Produce one exact copy of the records, no pictures.

-=-=-

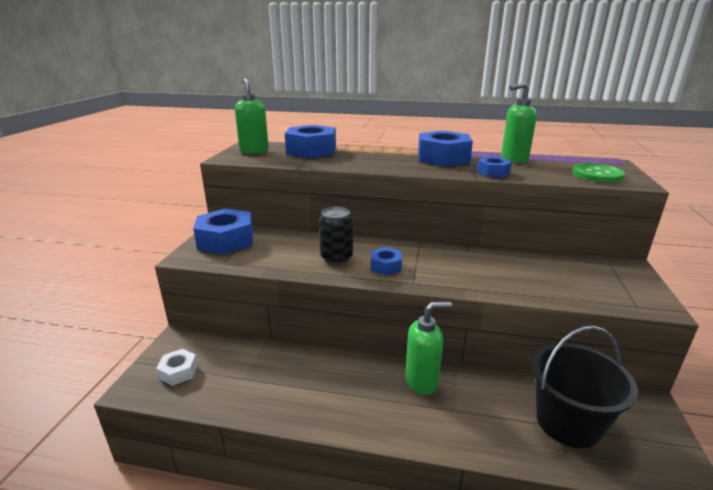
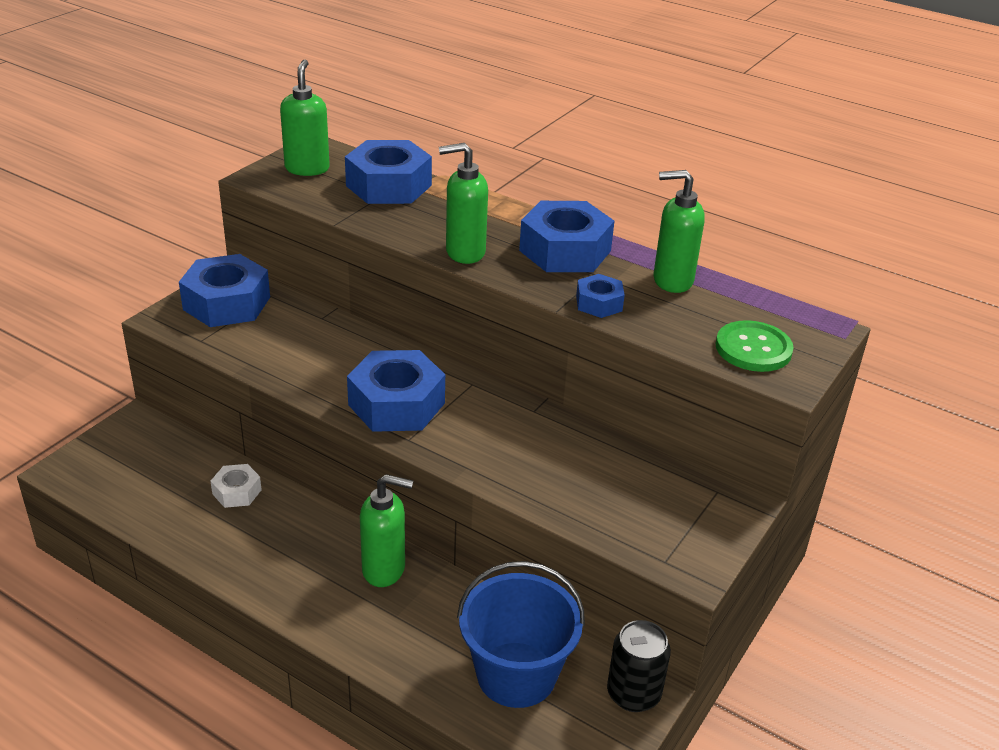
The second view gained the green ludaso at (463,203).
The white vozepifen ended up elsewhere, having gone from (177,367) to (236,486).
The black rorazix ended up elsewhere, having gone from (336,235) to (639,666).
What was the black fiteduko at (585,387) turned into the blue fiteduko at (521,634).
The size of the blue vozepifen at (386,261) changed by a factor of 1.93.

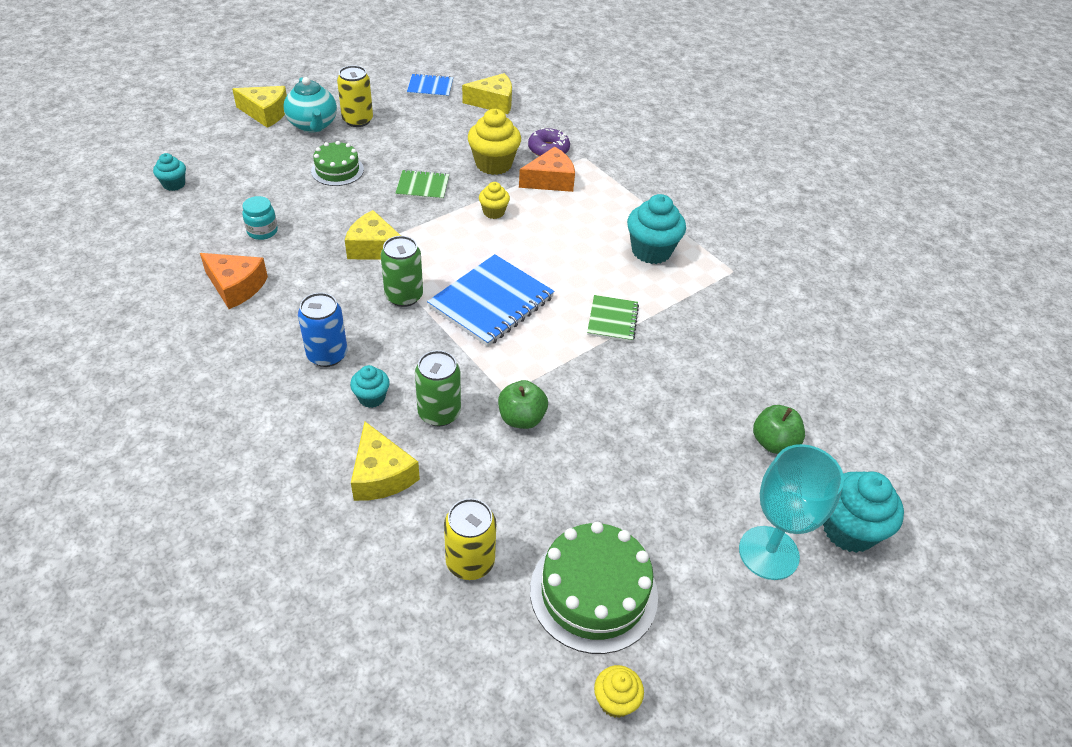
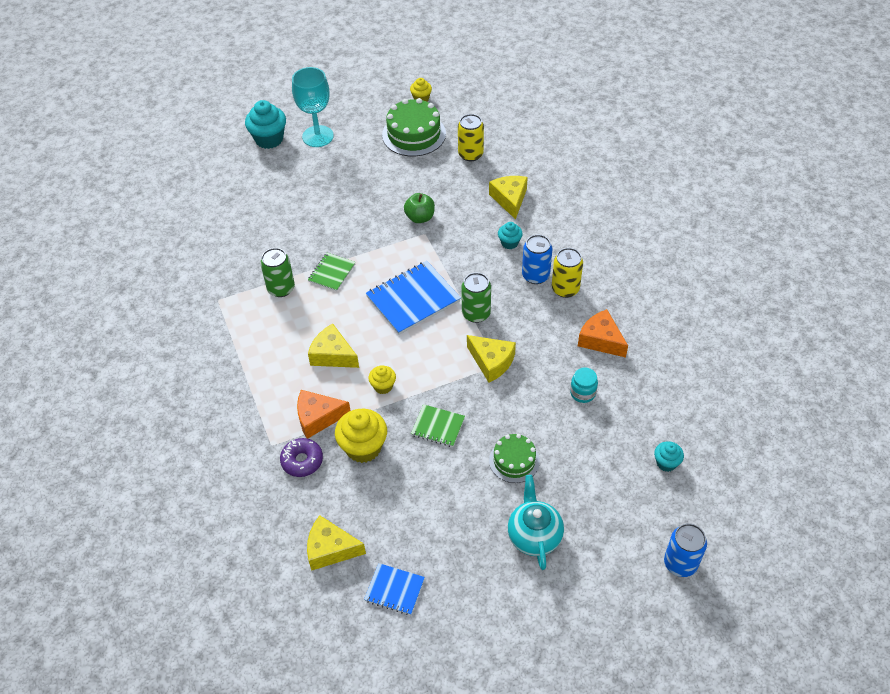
The second view lost the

-=-=-

Written answer.
The second view gained the green ludaso at (463,203).
The white vozepifen ended up elsewhere, having gone from (177,367) to (236,486).
The black rorazix ended up elsewhere, having gone from (336,235) to (639,666).
What was the black fiteduko at (585,387) turned into the blue fiteduko at (521,634).
The size of the blue vozepifen at (386,261) changed by a factor of 1.93.

The second view lost the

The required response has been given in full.